*Task details:* Word for word, repeat the lines of the records from the first line up to and including the line that contains "The emerald headphones", passing over any pictures.

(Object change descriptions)
* * *

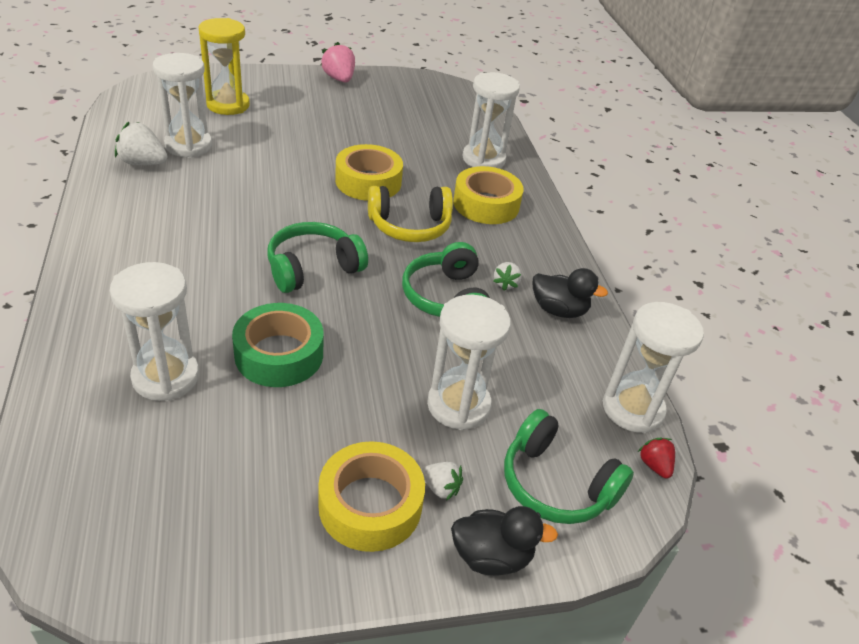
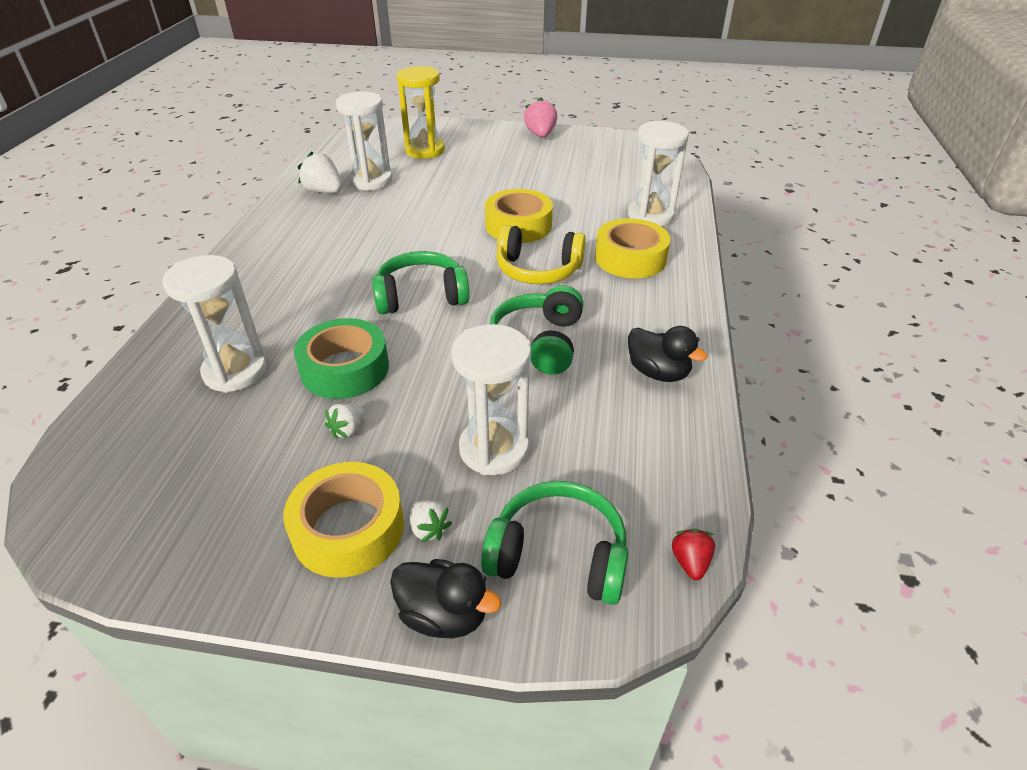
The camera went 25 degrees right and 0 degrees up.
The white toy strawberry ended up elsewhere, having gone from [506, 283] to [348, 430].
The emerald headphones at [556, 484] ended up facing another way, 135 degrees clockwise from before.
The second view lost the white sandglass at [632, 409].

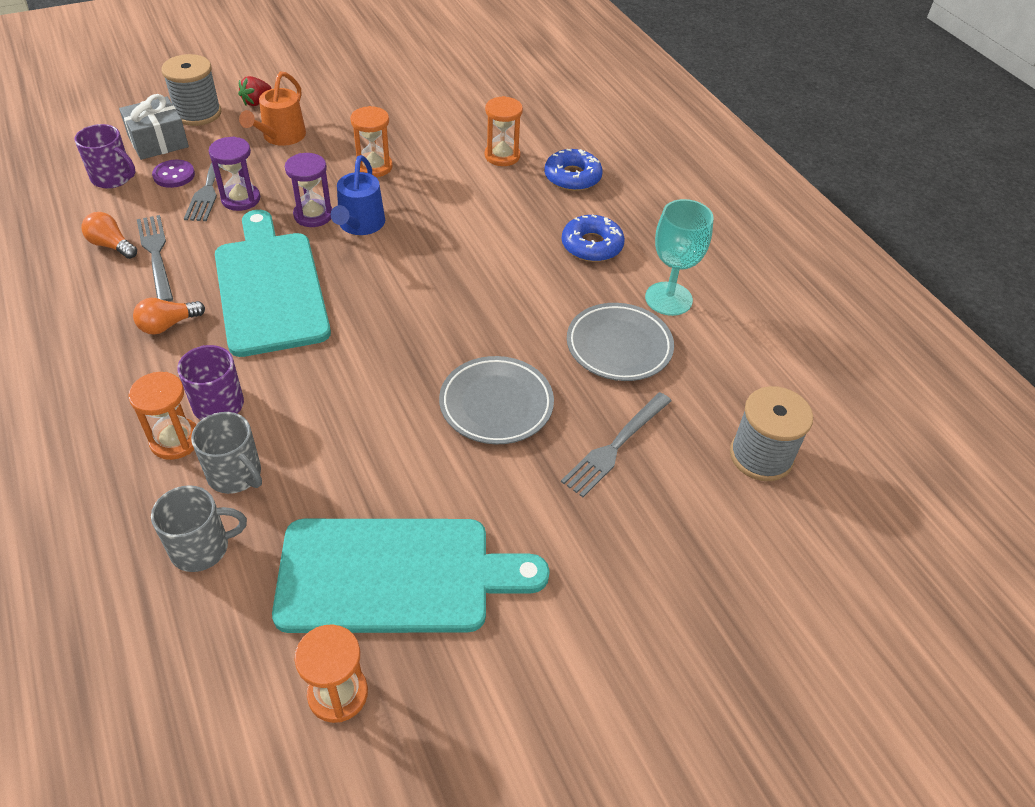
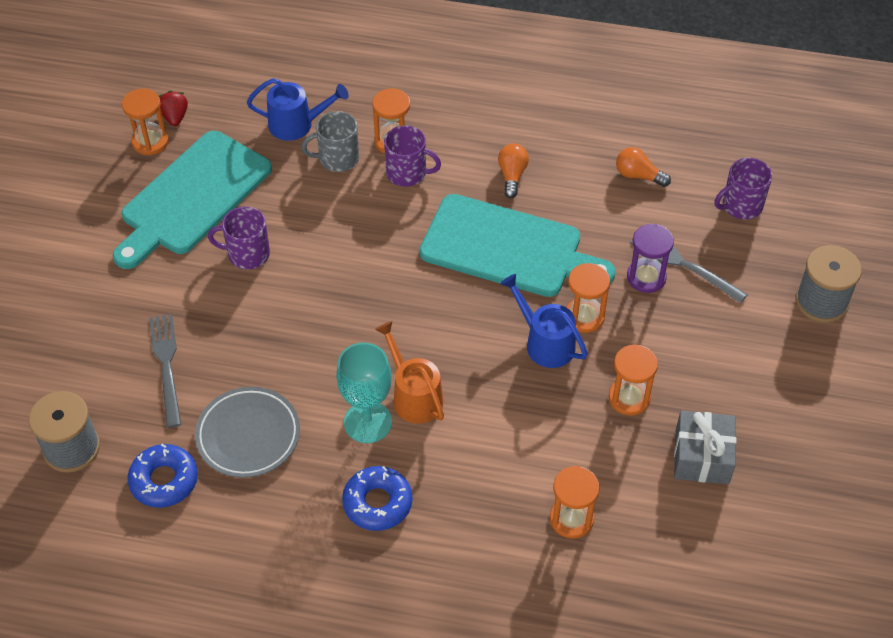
The camera went 130 degrees right and 5 degrees up.
The royal blue glazed donut ended up elsewhere, having gone from [572, 177] to [164, 480].
The crimson toy strawberry ended up elsewhere, having gone from [257, 102] to [175, 117].
The second view gained the royal purple mug at [247, 254].
Where the ash-grey mug stood at [201, 548], the royal blue watering can came to stand at [296, 124].
The turquoise goblet ended up elsewhere, having gone from [668, 299] to [368, 422].
The bright orange watering can ended up elsewhere, having gone from [281, 137] to [414, 396].
What was the royal purple sandglass at [313, 215] turned into the bright orange sandglass at [584, 317].
The bright orange bulb at [111, 245] ended up facing another way, 135 degrees counterclockwise from before.
The ash-grey wrapped gift ended up elsewhere, having gone from [158, 141] to [702, 457].
The second view lost the ash-grey dinner fork at [156, 254].
The second view lost the royal purple button at [174, 175].
The second view lost the ash-grey dinner plate at [496, 404].

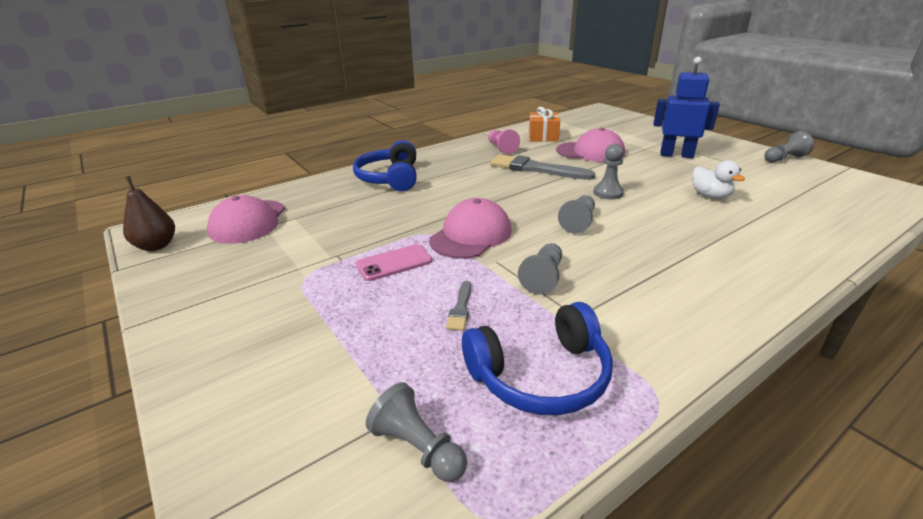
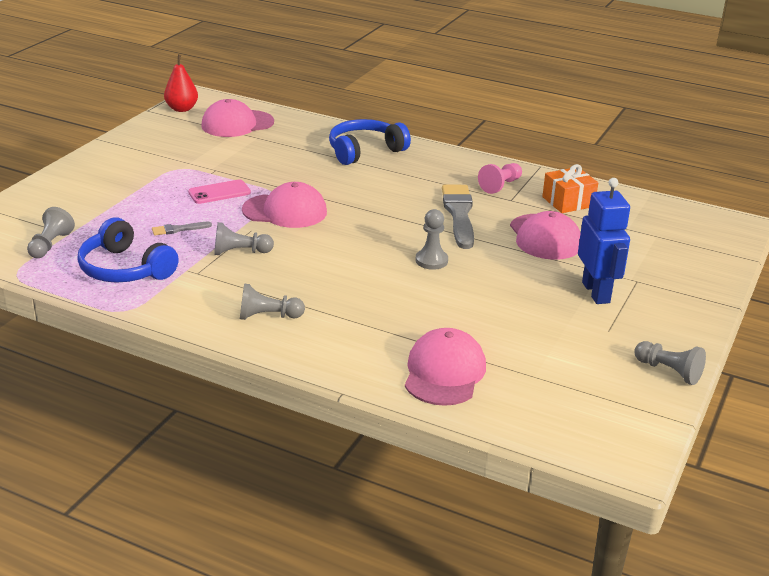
The camera went 60 degrees right and 0 degrees up.
What was the dark brown toy pear at [156, 246] turned into the crimson toy pear at [182, 109].
The rosy smartphone at [394, 263] ended up facing another way, 60 degrees counterclockwise from before.
The ash-grey pawn ended up elsewhere, having gone from [578, 222] to [268, 316].
The second view gained the rosy cap at [444, 372].
The second view lost the white toy duck at [710, 196].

* * *

*Completed task:*
The camera went 25 degrees right and 0 degrees up.
The white toy strawberry ended up elsewhere, having gone from [506, 283] to [348, 430].
The emerald headphones at [556, 484] ended up facing another way, 135 degrees clockwise from before.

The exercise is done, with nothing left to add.